Material provided

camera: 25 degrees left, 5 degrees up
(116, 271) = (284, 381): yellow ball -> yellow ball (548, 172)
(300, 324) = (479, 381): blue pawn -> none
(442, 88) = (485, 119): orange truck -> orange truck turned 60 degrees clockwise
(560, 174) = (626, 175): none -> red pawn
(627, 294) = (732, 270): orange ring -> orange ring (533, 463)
...
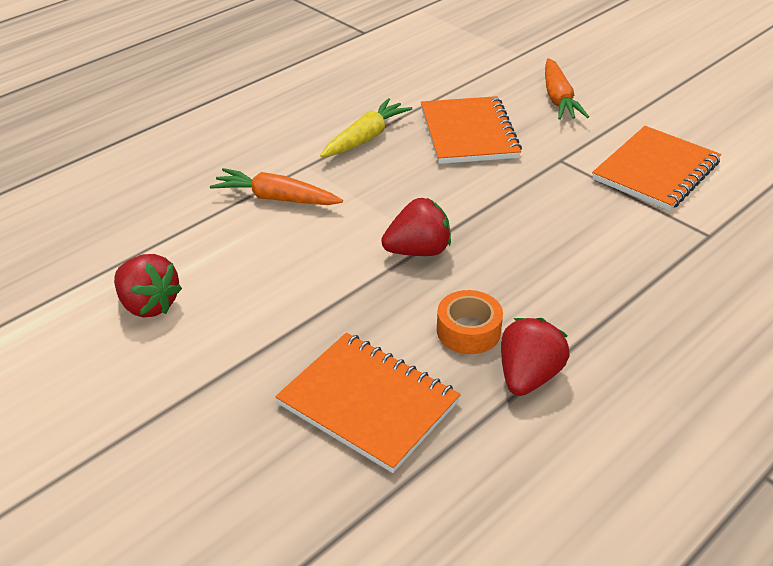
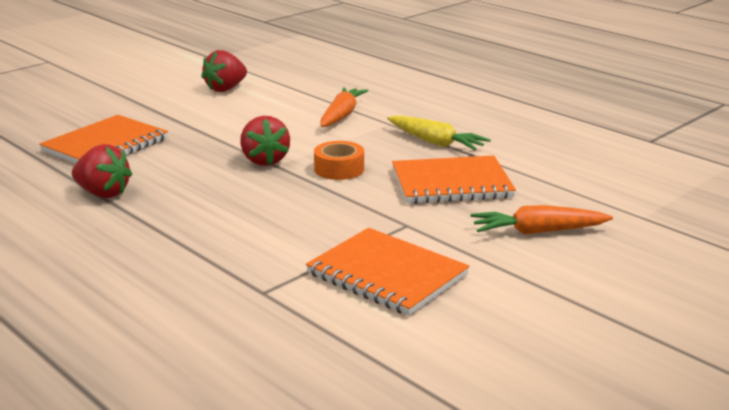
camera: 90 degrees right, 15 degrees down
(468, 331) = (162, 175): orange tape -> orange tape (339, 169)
--
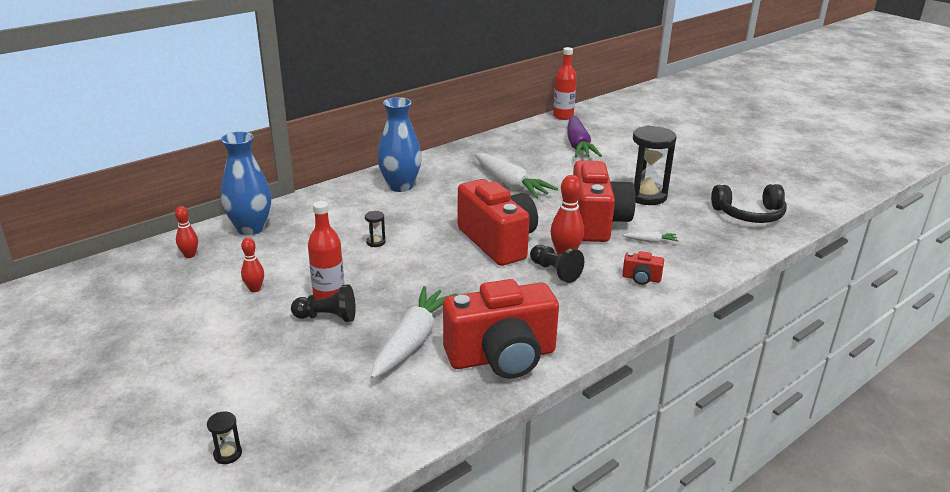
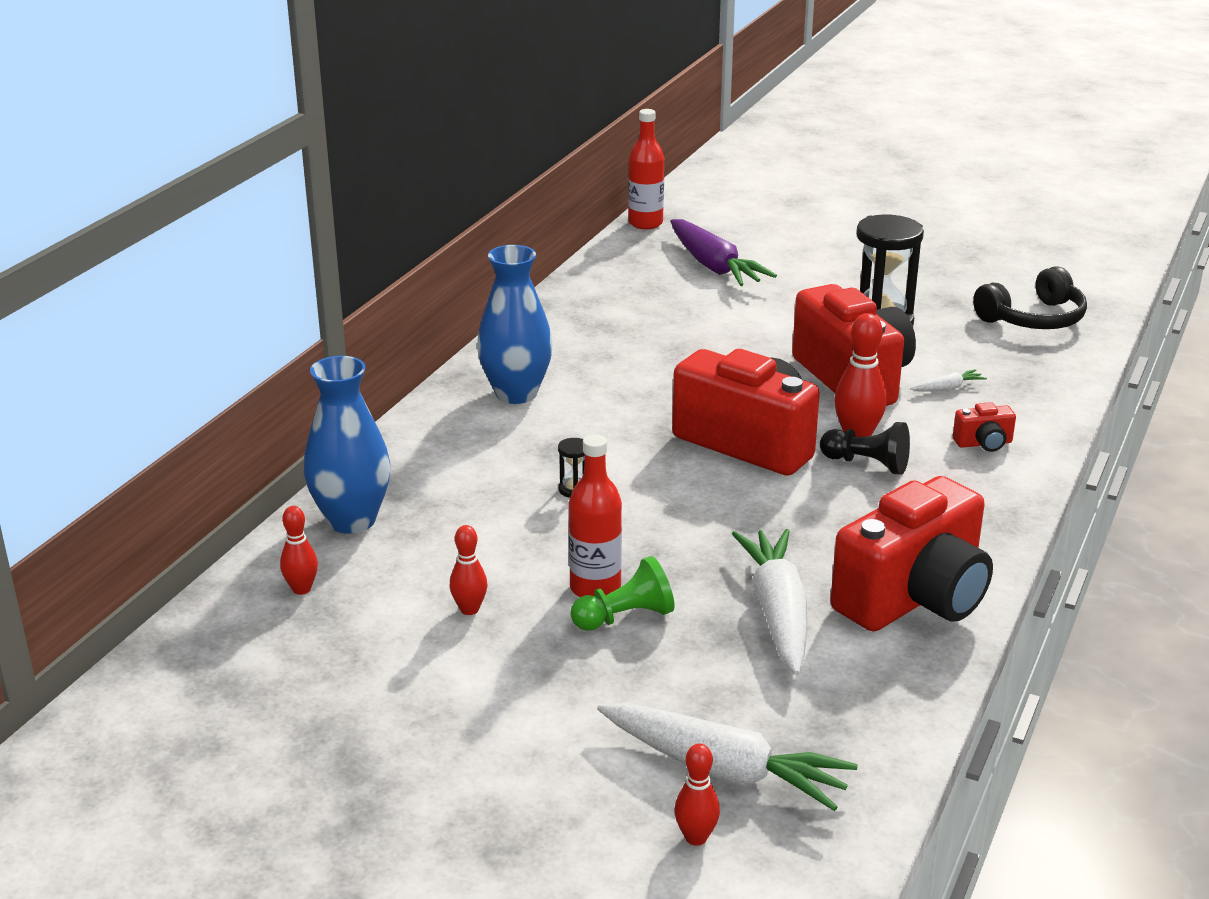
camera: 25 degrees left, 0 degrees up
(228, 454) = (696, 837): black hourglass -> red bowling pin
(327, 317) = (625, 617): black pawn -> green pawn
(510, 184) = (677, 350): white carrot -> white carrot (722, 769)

What to do
All lines in the listing above between the line with "camera: 25 degrees left, 5 degrees up" and the line with "(560, 174) = (626, 175): none -> red pawn", inclusive, should be set down exactly, and no line outside that range.

Result of this task
camera: 25 degrees left, 5 degrees up
(116, 271) = (284, 381): yellow ball -> yellow ball (548, 172)
(300, 324) = (479, 381): blue pawn -> none
(442, 88) = (485, 119): orange truck -> orange truck turned 60 degrees clockwise
(560, 174) = (626, 175): none -> red pawn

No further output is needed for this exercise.